> [Scene edit records]:
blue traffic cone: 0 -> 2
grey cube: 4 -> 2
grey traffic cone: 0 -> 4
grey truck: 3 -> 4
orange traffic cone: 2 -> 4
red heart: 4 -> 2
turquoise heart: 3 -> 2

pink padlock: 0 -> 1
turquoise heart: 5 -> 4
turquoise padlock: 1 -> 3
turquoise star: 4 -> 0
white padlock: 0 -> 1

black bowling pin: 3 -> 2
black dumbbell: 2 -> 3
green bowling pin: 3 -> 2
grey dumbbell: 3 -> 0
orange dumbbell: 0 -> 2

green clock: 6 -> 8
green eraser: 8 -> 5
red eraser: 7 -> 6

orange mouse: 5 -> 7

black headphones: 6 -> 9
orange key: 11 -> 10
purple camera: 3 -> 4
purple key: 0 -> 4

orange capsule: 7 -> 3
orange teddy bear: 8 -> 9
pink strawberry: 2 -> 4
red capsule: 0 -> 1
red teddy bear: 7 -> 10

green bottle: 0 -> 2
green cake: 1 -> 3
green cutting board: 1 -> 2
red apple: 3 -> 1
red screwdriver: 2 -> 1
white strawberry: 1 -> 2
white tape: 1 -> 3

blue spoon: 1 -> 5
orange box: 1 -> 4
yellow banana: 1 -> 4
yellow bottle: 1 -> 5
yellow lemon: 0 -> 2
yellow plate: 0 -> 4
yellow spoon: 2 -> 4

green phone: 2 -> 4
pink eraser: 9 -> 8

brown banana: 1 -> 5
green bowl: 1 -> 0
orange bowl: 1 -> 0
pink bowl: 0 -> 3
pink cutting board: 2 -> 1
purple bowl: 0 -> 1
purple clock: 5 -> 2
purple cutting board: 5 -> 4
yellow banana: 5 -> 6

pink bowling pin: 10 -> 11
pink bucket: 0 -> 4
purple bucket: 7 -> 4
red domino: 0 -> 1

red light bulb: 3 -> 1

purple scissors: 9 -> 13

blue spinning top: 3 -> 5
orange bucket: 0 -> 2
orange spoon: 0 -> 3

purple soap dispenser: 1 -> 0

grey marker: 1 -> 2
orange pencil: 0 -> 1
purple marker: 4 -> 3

> [Your goal]:
Starting at the line with "red light bulb: 3 -> 1", restate each line through the end of the records, both ends included, and stop there.

> [Written solution]:
red light bulb: 3 -> 1

purple scissors: 9 -> 13

blue spinning top: 3 -> 5
orange bucket: 0 -> 2
orange spoon: 0 -> 3

purple soap dispenser: 1 -> 0

grey marker: 1 -> 2
orange pencil: 0 -> 1
purple marker: 4 -> 3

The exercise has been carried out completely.